• ACTION ITEM:
Output only this range of the data below: the line that contains "U208 pin GND: 5V -> GND" through the final line, both ends included, each retyped exactly.

• Detected change data:
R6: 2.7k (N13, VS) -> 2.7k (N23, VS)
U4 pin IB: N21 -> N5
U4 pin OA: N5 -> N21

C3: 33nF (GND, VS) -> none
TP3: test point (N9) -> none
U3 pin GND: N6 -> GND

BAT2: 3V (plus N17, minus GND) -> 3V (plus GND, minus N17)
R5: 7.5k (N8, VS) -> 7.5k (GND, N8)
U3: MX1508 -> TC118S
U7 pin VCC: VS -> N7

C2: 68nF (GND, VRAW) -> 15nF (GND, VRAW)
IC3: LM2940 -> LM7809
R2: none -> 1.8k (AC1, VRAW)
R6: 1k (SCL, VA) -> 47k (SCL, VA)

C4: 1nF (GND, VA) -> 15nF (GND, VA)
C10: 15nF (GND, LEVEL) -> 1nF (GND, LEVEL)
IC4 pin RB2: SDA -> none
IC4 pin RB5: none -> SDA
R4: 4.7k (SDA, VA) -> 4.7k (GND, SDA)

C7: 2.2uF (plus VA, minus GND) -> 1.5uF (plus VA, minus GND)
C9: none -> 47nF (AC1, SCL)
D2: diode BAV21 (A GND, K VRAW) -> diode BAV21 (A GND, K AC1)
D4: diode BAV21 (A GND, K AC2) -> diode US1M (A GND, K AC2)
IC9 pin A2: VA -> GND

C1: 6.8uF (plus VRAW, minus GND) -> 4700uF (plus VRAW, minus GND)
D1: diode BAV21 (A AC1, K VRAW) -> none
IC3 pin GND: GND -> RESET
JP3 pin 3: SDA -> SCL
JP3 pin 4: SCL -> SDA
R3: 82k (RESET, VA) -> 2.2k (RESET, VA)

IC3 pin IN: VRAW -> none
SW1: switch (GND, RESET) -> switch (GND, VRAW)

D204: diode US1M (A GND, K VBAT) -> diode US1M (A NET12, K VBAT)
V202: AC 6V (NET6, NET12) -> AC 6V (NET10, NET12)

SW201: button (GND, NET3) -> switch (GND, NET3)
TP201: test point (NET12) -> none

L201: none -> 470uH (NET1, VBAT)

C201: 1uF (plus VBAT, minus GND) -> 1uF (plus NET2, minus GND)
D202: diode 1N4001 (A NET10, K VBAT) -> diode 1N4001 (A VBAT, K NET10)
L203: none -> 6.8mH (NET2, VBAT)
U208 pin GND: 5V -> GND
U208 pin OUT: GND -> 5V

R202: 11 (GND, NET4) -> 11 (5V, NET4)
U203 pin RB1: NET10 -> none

• EXERCISE SOLUTION:
U208 pin GND: 5V -> GND
U208 pin OUT: GND -> 5V

R202: 11 (GND, NET4) -> 11 (5V, NET4)
U203 pin RB1: NET10 -> none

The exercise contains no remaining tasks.